Somewhere below, one line contains "brown soap dispenser: 3 -> 0" and a later line contains "purple boat: 4 -> 9". Output those two lines and everything between them exactly, and nothing else.
━━━━━ INPUT DATA
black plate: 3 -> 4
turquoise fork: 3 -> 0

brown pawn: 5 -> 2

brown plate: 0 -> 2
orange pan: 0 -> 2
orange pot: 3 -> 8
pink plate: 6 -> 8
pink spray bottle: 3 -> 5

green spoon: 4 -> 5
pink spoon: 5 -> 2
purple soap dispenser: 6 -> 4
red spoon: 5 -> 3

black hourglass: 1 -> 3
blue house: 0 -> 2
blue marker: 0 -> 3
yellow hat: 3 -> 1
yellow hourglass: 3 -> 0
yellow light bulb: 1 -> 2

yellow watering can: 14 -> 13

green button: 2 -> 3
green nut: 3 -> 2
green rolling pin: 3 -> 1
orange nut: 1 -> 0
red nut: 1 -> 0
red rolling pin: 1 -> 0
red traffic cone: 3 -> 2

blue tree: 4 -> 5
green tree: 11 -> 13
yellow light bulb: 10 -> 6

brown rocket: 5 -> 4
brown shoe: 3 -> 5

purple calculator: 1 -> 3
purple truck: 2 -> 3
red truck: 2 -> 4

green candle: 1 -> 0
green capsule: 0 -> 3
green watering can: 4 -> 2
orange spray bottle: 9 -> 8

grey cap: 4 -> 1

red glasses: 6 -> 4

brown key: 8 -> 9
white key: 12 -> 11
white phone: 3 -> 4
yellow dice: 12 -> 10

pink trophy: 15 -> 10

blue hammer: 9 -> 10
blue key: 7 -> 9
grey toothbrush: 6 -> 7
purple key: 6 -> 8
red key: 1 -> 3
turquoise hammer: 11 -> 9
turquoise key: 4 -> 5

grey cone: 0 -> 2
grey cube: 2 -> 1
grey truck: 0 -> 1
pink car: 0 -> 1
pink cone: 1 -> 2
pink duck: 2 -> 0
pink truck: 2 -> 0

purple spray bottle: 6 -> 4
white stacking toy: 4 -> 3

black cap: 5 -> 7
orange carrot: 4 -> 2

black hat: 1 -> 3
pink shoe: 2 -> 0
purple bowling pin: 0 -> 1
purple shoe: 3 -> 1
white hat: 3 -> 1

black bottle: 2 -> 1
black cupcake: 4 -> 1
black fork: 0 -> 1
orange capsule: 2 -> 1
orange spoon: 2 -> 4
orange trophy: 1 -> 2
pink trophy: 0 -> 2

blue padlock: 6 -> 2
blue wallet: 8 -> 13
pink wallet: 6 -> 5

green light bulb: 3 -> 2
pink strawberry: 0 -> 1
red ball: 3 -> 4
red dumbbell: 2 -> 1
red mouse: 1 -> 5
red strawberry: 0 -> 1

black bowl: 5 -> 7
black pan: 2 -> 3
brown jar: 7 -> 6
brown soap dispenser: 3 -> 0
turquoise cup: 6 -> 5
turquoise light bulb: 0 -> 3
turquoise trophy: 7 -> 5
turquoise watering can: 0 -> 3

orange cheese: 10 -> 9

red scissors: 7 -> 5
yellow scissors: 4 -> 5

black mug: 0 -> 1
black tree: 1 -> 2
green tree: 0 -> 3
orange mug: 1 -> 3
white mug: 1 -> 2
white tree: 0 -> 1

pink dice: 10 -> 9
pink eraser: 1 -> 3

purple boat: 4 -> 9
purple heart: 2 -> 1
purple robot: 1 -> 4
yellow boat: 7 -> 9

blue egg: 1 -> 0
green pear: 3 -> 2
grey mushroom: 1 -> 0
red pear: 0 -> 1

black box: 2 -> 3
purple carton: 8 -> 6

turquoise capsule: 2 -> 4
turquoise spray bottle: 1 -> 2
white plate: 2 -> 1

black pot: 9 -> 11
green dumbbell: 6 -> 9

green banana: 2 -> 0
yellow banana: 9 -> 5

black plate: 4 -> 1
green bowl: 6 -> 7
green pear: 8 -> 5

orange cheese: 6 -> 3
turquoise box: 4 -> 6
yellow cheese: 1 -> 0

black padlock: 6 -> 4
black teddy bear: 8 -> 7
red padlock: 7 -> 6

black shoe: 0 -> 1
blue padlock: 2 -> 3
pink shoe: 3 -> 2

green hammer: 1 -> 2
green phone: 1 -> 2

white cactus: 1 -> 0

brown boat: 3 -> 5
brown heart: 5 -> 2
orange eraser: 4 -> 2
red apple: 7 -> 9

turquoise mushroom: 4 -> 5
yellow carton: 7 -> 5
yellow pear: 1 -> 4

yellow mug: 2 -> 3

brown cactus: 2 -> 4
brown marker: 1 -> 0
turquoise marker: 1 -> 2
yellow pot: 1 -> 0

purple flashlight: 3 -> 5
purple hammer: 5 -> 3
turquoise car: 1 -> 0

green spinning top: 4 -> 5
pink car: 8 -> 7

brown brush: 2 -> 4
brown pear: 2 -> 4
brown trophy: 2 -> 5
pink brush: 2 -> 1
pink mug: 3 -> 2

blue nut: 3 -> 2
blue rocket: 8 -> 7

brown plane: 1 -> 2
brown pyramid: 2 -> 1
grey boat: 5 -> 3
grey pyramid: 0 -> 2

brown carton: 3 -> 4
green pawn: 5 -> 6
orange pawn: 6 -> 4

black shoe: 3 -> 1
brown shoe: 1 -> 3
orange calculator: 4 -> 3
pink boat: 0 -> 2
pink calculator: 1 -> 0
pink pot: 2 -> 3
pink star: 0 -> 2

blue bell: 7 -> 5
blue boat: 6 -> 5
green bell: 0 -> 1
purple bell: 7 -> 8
━━━━━━━━━━
[WRITTEN SOLUTION]
brown soap dispenser: 3 -> 0
turquoise cup: 6 -> 5
turquoise light bulb: 0 -> 3
turquoise trophy: 7 -> 5
turquoise watering can: 0 -> 3

orange cheese: 10 -> 9

red scissors: 7 -> 5
yellow scissors: 4 -> 5

black mug: 0 -> 1
black tree: 1 -> 2
green tree: 0 -> 3
orange mug: 1 -> 3
white mug: 1 -> 2
white tree: 0 -> 1

pink dice: 10 -> 9
pink eraser: 1 -> 3

purple boat: 4 -> 9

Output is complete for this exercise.